Stored records
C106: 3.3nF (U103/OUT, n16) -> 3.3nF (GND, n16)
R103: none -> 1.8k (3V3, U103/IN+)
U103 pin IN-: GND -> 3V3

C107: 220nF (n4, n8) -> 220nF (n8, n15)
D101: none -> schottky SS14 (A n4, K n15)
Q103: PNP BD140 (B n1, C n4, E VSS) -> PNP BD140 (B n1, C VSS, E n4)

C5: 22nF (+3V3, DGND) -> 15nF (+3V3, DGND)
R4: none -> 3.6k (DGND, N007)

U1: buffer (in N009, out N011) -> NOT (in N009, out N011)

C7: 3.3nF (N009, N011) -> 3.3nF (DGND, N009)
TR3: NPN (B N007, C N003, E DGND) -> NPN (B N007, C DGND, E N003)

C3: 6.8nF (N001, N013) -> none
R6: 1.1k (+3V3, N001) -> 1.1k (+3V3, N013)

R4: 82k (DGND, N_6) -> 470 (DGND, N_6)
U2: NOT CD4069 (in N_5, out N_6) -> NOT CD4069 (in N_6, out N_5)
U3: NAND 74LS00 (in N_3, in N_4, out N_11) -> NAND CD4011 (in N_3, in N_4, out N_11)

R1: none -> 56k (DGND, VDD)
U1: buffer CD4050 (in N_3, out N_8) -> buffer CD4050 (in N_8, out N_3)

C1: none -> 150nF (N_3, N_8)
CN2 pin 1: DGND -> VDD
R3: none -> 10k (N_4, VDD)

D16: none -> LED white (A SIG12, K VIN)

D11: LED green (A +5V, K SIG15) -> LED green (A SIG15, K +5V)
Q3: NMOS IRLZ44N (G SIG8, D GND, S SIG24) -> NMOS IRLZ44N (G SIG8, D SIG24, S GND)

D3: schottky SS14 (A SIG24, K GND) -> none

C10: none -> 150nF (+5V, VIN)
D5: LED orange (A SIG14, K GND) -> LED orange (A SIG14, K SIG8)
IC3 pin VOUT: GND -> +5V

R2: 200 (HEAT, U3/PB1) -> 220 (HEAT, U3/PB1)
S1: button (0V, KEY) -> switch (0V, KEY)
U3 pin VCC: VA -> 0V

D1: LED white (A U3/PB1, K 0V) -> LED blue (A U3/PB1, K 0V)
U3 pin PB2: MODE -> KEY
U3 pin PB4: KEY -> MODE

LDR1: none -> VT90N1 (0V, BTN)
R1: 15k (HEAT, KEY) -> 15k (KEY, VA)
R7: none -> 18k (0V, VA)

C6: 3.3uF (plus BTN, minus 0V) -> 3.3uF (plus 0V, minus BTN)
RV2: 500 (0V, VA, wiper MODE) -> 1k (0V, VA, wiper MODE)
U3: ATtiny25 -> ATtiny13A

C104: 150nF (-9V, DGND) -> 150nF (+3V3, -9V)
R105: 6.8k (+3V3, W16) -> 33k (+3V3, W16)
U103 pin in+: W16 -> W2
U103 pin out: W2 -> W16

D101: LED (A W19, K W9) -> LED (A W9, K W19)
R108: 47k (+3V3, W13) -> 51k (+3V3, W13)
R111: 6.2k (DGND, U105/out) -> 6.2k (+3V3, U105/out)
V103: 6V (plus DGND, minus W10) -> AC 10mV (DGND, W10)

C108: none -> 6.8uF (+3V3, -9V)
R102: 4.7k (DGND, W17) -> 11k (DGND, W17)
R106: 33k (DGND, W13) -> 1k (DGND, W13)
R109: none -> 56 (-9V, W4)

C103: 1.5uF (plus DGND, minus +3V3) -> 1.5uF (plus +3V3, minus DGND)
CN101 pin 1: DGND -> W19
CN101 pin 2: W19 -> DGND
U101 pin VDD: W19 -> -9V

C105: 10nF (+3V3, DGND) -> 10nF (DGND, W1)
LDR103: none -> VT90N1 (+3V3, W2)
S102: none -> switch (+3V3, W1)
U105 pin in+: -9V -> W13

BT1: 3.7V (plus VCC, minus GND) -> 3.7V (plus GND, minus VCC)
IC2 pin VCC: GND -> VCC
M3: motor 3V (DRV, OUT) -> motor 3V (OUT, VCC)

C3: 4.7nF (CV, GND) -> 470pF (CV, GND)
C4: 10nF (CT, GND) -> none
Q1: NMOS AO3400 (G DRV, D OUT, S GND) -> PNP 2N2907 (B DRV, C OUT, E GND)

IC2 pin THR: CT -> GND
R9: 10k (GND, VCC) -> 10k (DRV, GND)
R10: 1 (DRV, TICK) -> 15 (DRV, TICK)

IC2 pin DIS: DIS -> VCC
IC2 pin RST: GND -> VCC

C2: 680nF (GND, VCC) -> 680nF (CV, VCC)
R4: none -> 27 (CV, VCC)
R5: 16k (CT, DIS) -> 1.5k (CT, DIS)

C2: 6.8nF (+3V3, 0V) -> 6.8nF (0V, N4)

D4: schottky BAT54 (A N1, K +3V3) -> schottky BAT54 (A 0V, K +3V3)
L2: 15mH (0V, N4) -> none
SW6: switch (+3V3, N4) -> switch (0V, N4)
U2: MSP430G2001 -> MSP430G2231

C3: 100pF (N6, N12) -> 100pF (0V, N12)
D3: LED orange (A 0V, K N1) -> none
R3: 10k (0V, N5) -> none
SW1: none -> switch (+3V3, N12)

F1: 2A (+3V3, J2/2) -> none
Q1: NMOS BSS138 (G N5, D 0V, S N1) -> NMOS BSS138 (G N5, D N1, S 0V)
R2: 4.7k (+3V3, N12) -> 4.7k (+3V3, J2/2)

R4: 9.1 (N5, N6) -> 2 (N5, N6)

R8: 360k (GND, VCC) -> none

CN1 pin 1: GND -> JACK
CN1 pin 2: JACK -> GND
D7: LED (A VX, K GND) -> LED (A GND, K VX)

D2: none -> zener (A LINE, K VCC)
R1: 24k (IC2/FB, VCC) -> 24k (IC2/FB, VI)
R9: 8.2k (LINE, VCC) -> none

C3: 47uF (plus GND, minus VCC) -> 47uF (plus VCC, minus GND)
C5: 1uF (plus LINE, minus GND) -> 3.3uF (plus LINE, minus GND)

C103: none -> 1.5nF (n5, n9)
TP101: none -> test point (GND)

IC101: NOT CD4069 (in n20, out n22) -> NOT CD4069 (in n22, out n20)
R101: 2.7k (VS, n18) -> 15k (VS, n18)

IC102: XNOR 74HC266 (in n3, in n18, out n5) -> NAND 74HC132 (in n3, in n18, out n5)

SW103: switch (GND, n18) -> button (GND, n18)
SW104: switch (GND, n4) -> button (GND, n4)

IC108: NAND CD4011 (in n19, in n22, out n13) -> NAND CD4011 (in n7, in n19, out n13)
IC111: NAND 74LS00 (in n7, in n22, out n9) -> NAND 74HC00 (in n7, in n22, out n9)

→ **Instructions to follow**
Only the lines from the first line of the records through the one containing "R109: none -> 56 (-9V, W4)" should be reproduced, exactly, with both of them included.

→ **Exercise response**
C106: 3.3nF (U103/OUT, n16) -> 3.3nF (GND, n16)
R103: none -> 1.8k (3V3, U103/IN+)
U103 pin IN-: GND -> 3V3

C107: 220nF (n4, n8) -> 220nF (n8, n15)
D101: none -> schottky SS14 (A n4, K n15)
Q103: PNP BD140 (B n1, C n4, E VSS) -> PNP BD140 (B n1, C VSS, E n4)

C5: 22nF (+3V3, DGND) -> 15nF (+3V3, DGND)
R4: none -> 3.6k (DGND, N007)

U1: buffer (in N009, out N011) -> NOT (in N009, out N011)

C7: 3.3nF (N009, N011) -> 3.3nF (DGND, N009)
TR3: NPN (B N007, C N003, E DGND) -> NPN (B N007, C DGND, E N003)

C3: 6.8nF (N001, N013) -> none
R6: 1.1k (+3V3, N001) -> 1.1k (+3V3, N013)

R4: 82k (DGND, N_6) -> 470 (DGND, N_6)
U2: NOT CD4069 (in N_5, out N_6) -> NOT CD4069 (in N_6, out N_5)
U3: NAND 74LS00 (in N_3, in N_4, out N_11) -> NAND CD4011 (in N_3, in N_4, out N_11)

R1: none -> 56k (DGND, VDD)
U1: buffer CD4050 (in N_3, out N_8) -> buffer CD4050 (in N_8, out N_3)

C1: none -> 150nF (N_3, N_8)
CN2 pin 1: DGND -> VDD
R3: none -> 10k (N_4, VDD)

D16: none -> LED white (A SIG12, K VIN)

D11: LED green (A +5V, K SIG15) -> LED green (A SIG15, K +5V)
Q3: NMOS IRLZ44N (G SIG8, D GND, S SIG24) -> NMOS IRLZ44N (G SIG8, D SIG24, S GND)

D3: schottky SS14 (A SIG24, K GND) -> none

C10: none -> 150nF (+5V, VIN)
D5: LED orange (A SIG14, K GND) -> LED orange (A SIG14, K SIG8)
IC3 pin VOUT: GND -> +5V

R2: 200 (HEAT, U3/PB1) -> 220 (HEAT, U3/PB1)
S1: button (0V, KEY) -> switch (0V, KEY)
U3 pin VCC: VA -> 0V

D1: LED white (A U3/PB1, K 0V) -> LED blue (A U3/PB1, K 0V)
U3 pin PB2: MODE -> KEY
U3 pin PB4: KEY -> MODE

LDR1: none -> VT90N1 (0V, BTN)
R1: 15k (HEAT, KEY) -> 15k (KEY, VA)
R7: none -> 18k (0V, VA)

C6: 3.3uF (plus BTN, minus 0V) -> 3.3uF (plus 0V, minus BTN)
RV2: 500 (0V, VA, wiper MODE) -> 1k (0V, VA, wiper MODE)
U3: ATtiny25 -> ATtiny13A

C104: 150nF (-9V, DGND) -> 150nF (+3V3, -9V)
R105: 6.8k (+3V3, W16) -> 33k (+3V3, W16)
U103 pin in+: W16 -> W2
U103 pin out: W2 -> W16

D101: LED (A W19, K W9) -> LED (A W9, K W19)
R108: 47k (+3V3, W13) -> 51k (+3V3, W13)
R111: 6.2k (DGND, U105/out) -> 6.2k (+3V3, U105/out)
V103: 6V (plus DGND, minus W10) -> AC 10mV (DGND, W10)

C108: none -> 6.8uF (+3V3, -9V)
R102: 4.7k (DGND, W17) -> 11k (DGND, W17)
R106: 33k (DGND, W13) -> 1k (DGND, W13)
R109: none -> 56 (-9V, W4)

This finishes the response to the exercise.